以下のリストをすべて、「Yosan Line」という名称を「予讃線」に改め、それ以外は一切変えずに書き直してください。画像は答えに入れないこと。

対象の位置を示す行

'''

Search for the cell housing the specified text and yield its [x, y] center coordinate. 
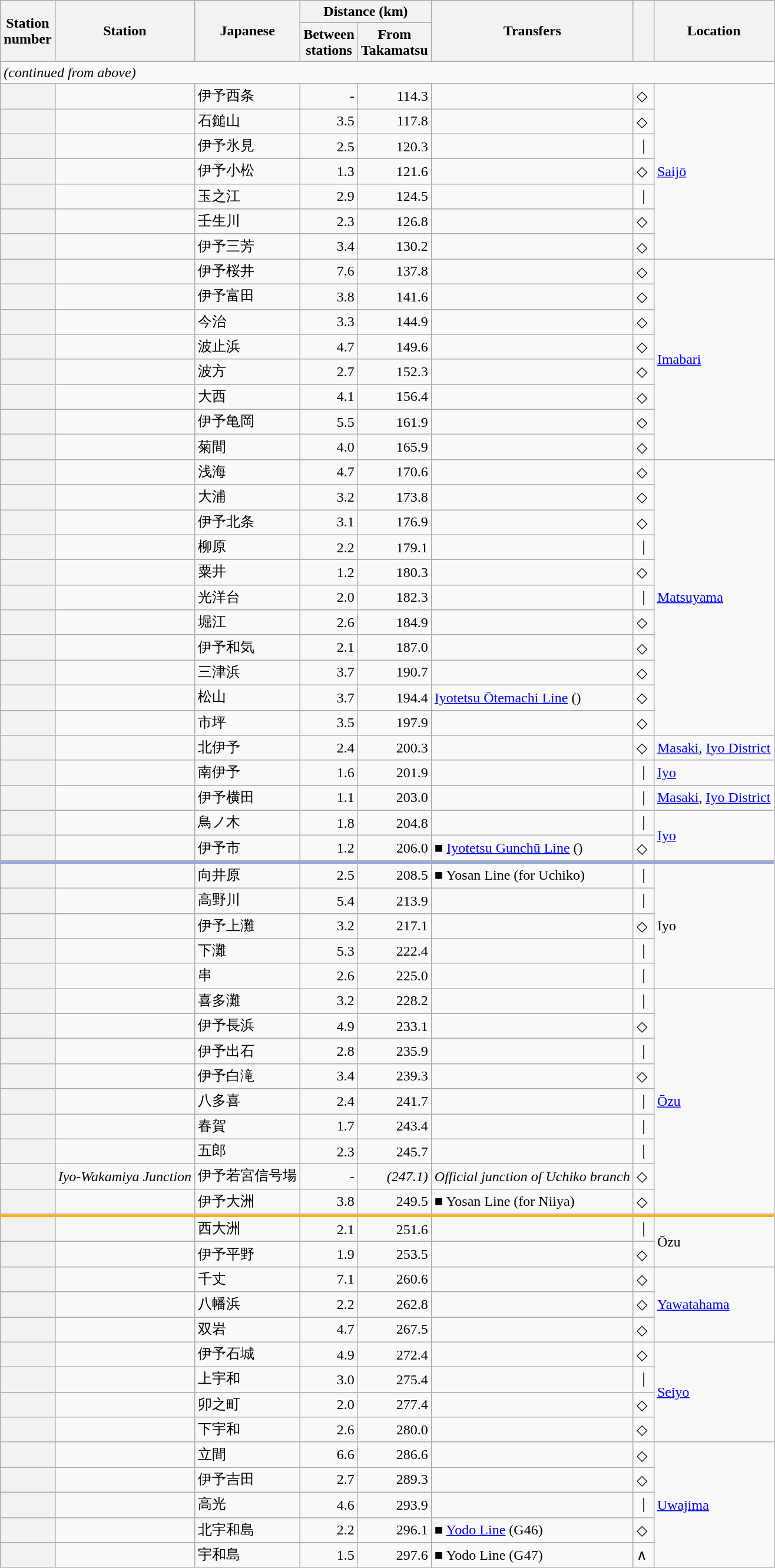
144.9 [395, 322]
170.6 [395, 472]
松山 [247, 697]
152.3 [395, 372]
伊予平野 [247, 1254]
上宇和 [247, 1380]
波方 [247, 372]
伊予長浜 [247, 1026]
伊予桜井 [247, 272]
伊予若宮信号場 [247, 1177]
五郎 [247, 1152]
■ Iyotetsu Gunchū Line () [532, 848]
伊予市 [247, 848]
串 [247, 976]
1.1 [329, 799]
立間 [247, 1455]
伊予吉田 [247, 1481]
Yawatahama [714, 1304]
213.9 [395, 901]
130.2 [395, 246]
Seiyo [714, 1392]
伊予西条 [247, 97]
228.2 [395, 1001]
4.0 [329, 448]
280.0 [395, 1430]
壬生川 [247, 221]
■ Yodo Line (G46) [532, 1530]
3.3 [329, 322]
伊予小松 [247, 172]
宇和島 [247, 1556]
Imabari [714, 359]
7.6 [329, 272]
4.6 [329, 1505]
1.6 [329, 773]
149.6 [395, 347]
Official junction of Uchiko branch [532, 1177]
114.3 [395, 97]
2.8 [329, 1052]
1.3 [329, 172]
161.9 [395, 422]
伊予白滝 [247, 1077]
Stationnumber [28, 31]
296.1 [395, 1530]
高光 [247, 1505]
260.6 [395, 1279]
鳥ノ木 [247, 823]
203.0 [395, 799]
Iyotetsu Ōtemachi Line () [532, 697]
∧ [643, 1556]
225.0 [395, 976]
八多喜 [247, 1101]
(continued from above) [388, 72]
156.4 [395, 397]
179.1 [395, 548]
124.5 [395, 197]
262.8 [395, 1305]
190.7 [395, 673]
卯之町 [247, 1405]
126.8 [395, 221]
184.9 [395, 623]
201.9 [395, 773]
200.3 [395, 748]
堀江 [247, 623]
Iyo-Wakamiya Junction [125, 1177]
伊予出石 [247, 1052]
Betweenstations [329, 42]
菊間 [247, 448]
伊予富田 [247, 297]
■ Yosan Line (for Uchiko) [532, 875]
Matsuyama [714, 597]
玉之江 [247, 197]
伊予上灘 [247, 926]
239.3 [395, 1077]
121.6 [395, 172]
206.0 [395, 848]
141.6 [395, 297]
(247.1) [395, 1177]
289.3 [395, 1481]
137.8 [395, 272]
今治 [247, 322]
117.8 [395, 121]
■ Yodo Line (G47) [532, 1556]
275.4 [395, 1380]
北伊予 [247, 748]
南伊予 [247, 773]
伊予氷見 [247, 146]
187.0 [395, 648]
180.3 [395, 572]
波止浜 [247, 347]
208.5 [395, 875]
柳原 [247, 548]
251.6 [395, 1229]
5.3 [329, 952]
伊予和気 [247, 648]
市坪 [247, 723]
Saijō [714, 171]
Japanese [247, 31]
1.9 [329, 1254]
三津浜 [247, 673]
FromTakamatsu [395, 42]
120.3 [395, 146]
1.5 [329, 1556]
Distance (km) [366, 12]
石鎚山 [247, 121]
1.7 [329, 1127]
粟井 [247, 572]
235.9 [395, 1052]
伊予北条 [247, 523]
197.9 [395, 723]
176.9 [395, 523]
高野川 [247, 901]
241.7 [395, 1101]
173.8 [395, 497]
233.1 [395, 1026]
西大洲 [247, 1229]
182.3 [395, 597]
297.6 [395, 1556]
八幡浜 [247, 1305]
Location [714, 31]
光洋台 [247, 597]
伊予大洲 [247, 1201]
向井原 [247, 875]
245.7 [395, 1152]
243.4 [395, 1127]
3.0 [329, 1380]
大西 [247, 397]
6.6 [329, 1455]
伊予横田 [247, 799]
286.6 [395, 1455]
喜多灘 [247, 1001]
伊予石城 [247, 1354]
双岩 [247, 1330]
267.5 [395, 1330]
7.1 [329, 1279]
■ Yosan Line (for Niiya) [532, 1201]
217.1 [395, 926]
北宇和島 [247, 1530]
194.4 [395, 697]
春賀 [247, 1127]
伊予三芳 [247, 246]
222.4 [395, 952]
272.4 [395, 1354]
Uwajima [714, 1505]
3.1 [329, 523]
277.4 [395, 1405]
4.1 [329, 397]
千丈 [247, 1279]
5.5 [329, 422]
Station [125, 31]
293.9 [395, 1505]
249.5 [395, 1201]
1.8 [329, 823]
下灘 [247, 952]
204.8 [395, 823]
下宇和 [247, 1430]
Transfers [532, 31]
大浦 [247, 497]
165.9 [395, 448]
2.9 [329, 197]
浅海 [247, 472]
5.4 [329, 901]
253.5 [395, 1254]
伊予亀岡 [247, 422]
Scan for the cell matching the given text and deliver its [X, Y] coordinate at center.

'''

▶ この問題の解答:
Search for the cell housing the specified text and yield its [x, y] center coordinate. 
144.9 [395, 322]
170.6 [395, 472]
松山 [247, 697]
152.3 [395, 372]
伊予平野 [247, 1254]
上宇和 [247, 1380]
波方 [247, 372]
伊予長浜 [247, 1026]
伊予桜井 [247, 272]
伊予若宮信号場 [247, 1177]
五郎 [247, 1152]
■ Iyotetsu Gunchū Line () [532, 848]
伊予市 [247, 848]
串 [247, 976]
1.1 [329, 799]
立間 [247, 1455]
伊予吉田 [247, 1481]
Yawatahama [714, 1304]
213.9 [395, 901]
130.2 [395, 246]
Seiyo [714, 1392]
伊予西条 [247, 97]
228.2 [395, 1001]
4.0 [329, 448]
280.0 [395, 1430]
壬生川 [247, 221]
■ Yodo Line (G46) [532, 1530]
3.3 [329, 322]
伊予小松 [247, 172]
宇和島 [247, 1556]
Imabari [714, 359]
7.6 [329, 272]
4.6 [329, 1505]
1.6 [329, 773]
149.6 [395, 347]
Official junction of Uchiko branch [532, 1177]
114.3 [395, 97]
2.8 [329, 1052]
1.3 [329, 172]
161.9 [395, 422]
伊予白滝 [247, 1077]
Stationnumber [28, 31]
296.1 [395, 1530]
高光 [247, 1505]
260.6 [395, 1279]
鳥ノ木 [247, 823]
203.0 [395, 799]
Iyotetsu Ōtemachi Line () [532, 697]
∧ [643, 1556]
225.0 [395, 976]
八多喜 [247, 1101]
(continued from above) [388, 72]
156.4 [395, 397]
179.1 [395, 548]
124.5 [395, 197]
262.8 [395, 1305]
190.7 [395, 673]
卯之町 [247, 1405]
126.8 [395, 221]
184.9 [395, 623]
201.9 [395, 773]
200.3 [395, 748]
堀江 [247, 623]
Iyo-Wakamiya Junction [125, 1177]
伊予出石 [247, 1052]
Betweenstations [329, 42]
菊間 [247, 448]
伊予富田 [247, 297]
■ 予讃線 (for Uchiko) [532, 875]
Matsuyama [714, 597]
玉之江 [247, 197]
伊予上灘 [247, 926]
239.3 [395, 1077]
121.6 [395, 172]
206.0 [395, 848]
141.6 [395, 297]
(247.1) [395, 1177]
289.3 [395, 1481]
137.8 [395, 272]
今治 [247, 322]
117.8 [395, 121]
■ Yodo Line (G47) [532, 1556]
275.4 [395, 1380]
北伊予 [247, 748]
南伊予 [247, 773]
伊予氷見 [247, 146]
187.0 [395, 648]
180.3 [395, 572]
波止浜 [247, 347]
208.5 [395, 875]
柳原 [247, 548]
251.6 [395, 1229]
5.3 [329, 952]
伊予和気 [247, 648]
市坪 [247, 723]
Saijō [714, 171]
Japanese [247, 31]
1.9 [329, 1254]
三津浜 [247, 673]
FromTakamatsu [395, 42]
120.3 [395, 146]
1.5 [329, 1556]
Distance (km) [366, 12]
石鎚山 [247, 121]
1.7 [329, 1127]
粟井 [247, 572]
235.9 [395, 1052]
伊予北条 [247, 523]
197.9 [395, 723]
176.9 [395, 523]
高野川 [247, 901]
241.7 [395, 1101]
173.8 [395, 497]
233.1 [395, 1026]
西大洲 [247, 1229]
182.3 [395, 597]
297.6 [395, 1556]
八幡浜 [247, 1305]
Location [714, 31]
光洋台 [247, 597]
伊予大洲 [247, 1201]
向井原 [247, 875]
245.7 [395, 1152]
243.4 [395, 1127]
3.0 [329, 1380]
大西 [247, 397]
6.6 [329, 1455]
伊予横田 [247, 799]
286.6 [395, 1455]
喜多灘 [247, 1001]
伊予石城 [247, 1354]
双岩 [247, 1330]
267.5 [395, 1330]
7.1 [329, 1279]
■ 予讃線 (for Niiya) [532, 1201]
217.1 [395, 926]
北宇和島 [247, 1530]
194.4 [395, 697]
春賀 [247, 1127]
伊予三芳 [247, 246]
222.4 [395, 952]
272.4 [395, 1354]
Uwajima [714, 1505]
3.1 [329, 523]
277.4 [395, 1405]
4.1 [329, 397]
千丈 [247, 1279]
5.5 [329, 422]
Station [125, 31]
293.9 [395, 1505]
249.5 [395, 1201]
1.8 [329, 823]
下灘 [247, 952]
204.8 [395, 823]
下宇和 [247, 1430]
Transfers [532, 31]
大浦 [247, 497]
165.9 [395, 448]
2.9 [329, 197]
浅海 [247, 472]
5.4 [329, 901]
253.5 [395, 1254]
伊予亀岡 [247, 422]
Scan for the cell matching the given text and deliver its [X, Y] coordinate at center.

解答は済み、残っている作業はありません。